**Your assignment**
Word for word, write out the entries that follow, omitting all pictures.

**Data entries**
==========

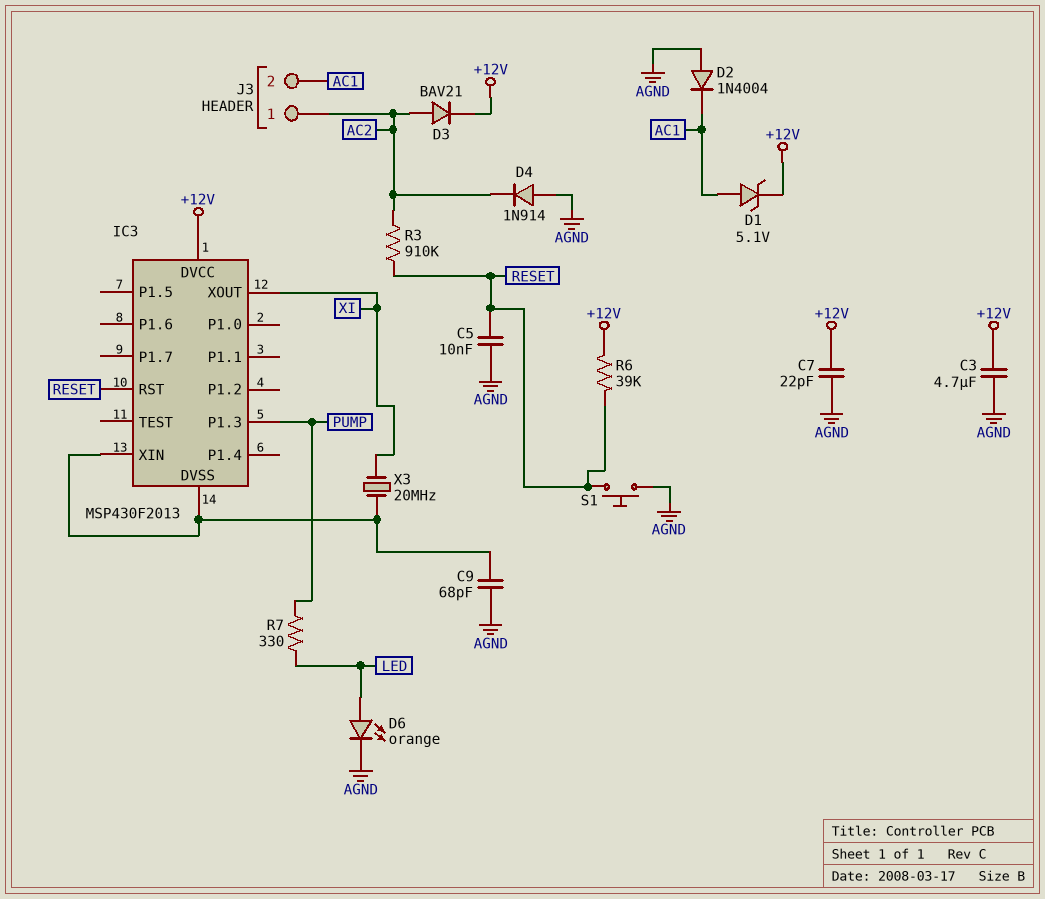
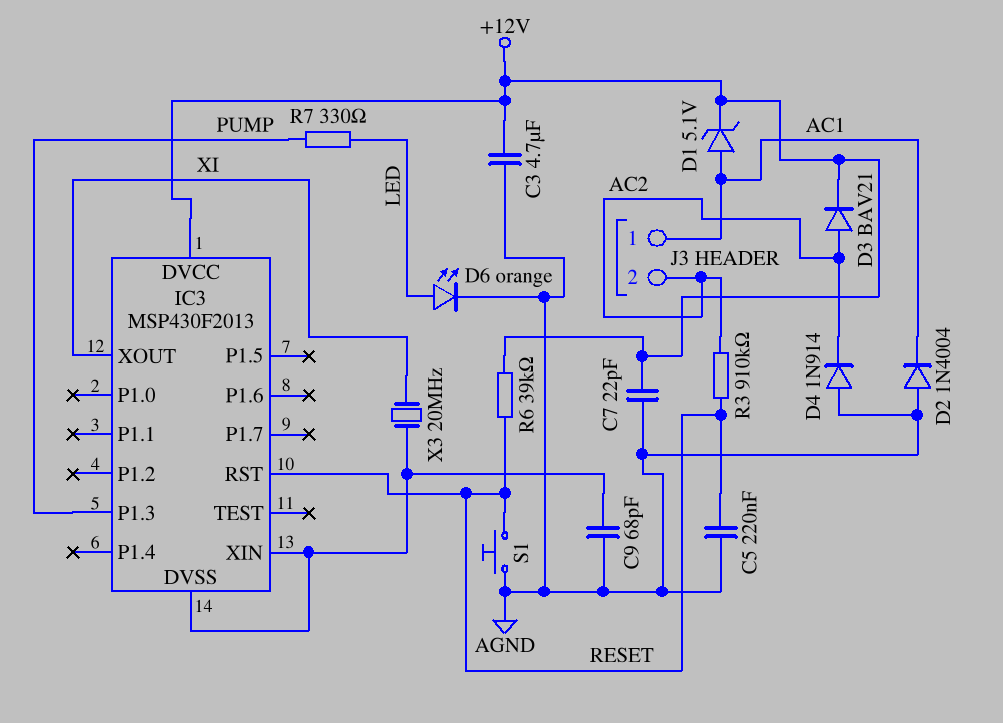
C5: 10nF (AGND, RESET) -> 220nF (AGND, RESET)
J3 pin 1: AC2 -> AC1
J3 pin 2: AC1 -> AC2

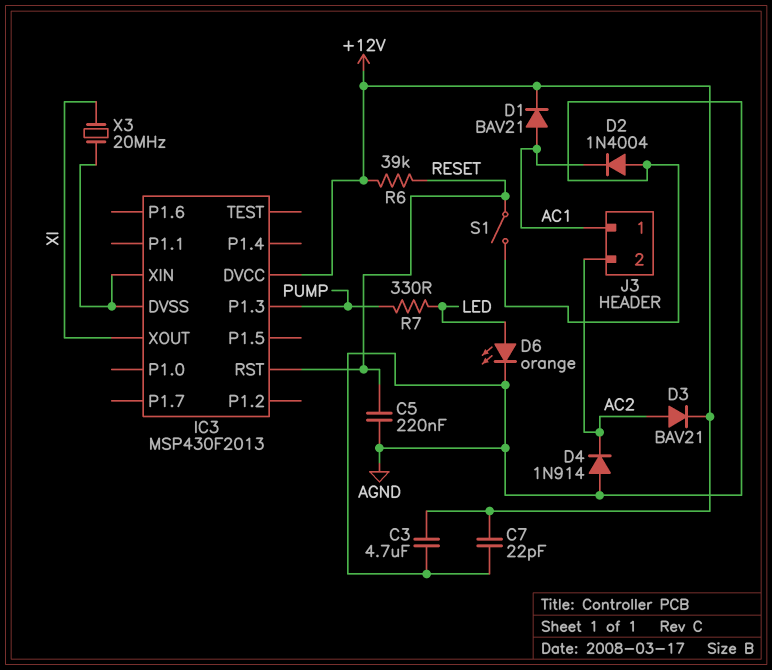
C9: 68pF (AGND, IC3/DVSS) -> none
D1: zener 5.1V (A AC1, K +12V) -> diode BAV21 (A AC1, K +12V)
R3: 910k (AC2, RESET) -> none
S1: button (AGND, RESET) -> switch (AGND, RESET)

==========

**Response to this exercise**
C5: 10nF (AGND, RESET) -> 220nF (AGND, RESET)
J3 pin 1: AC2 -> AC1
J3 pin 2: AC1 -> AC2

C9: 68pF (AGND, IC3/DVSS) -> none
D1: zener 5.1V (A AC1, K +12V) -> diode BAV21 (A AC1, K +12V)
R3: 910k (AC2, RESET) -> none
S1: button (AGND, RESET) -> switch (AGND, RESET)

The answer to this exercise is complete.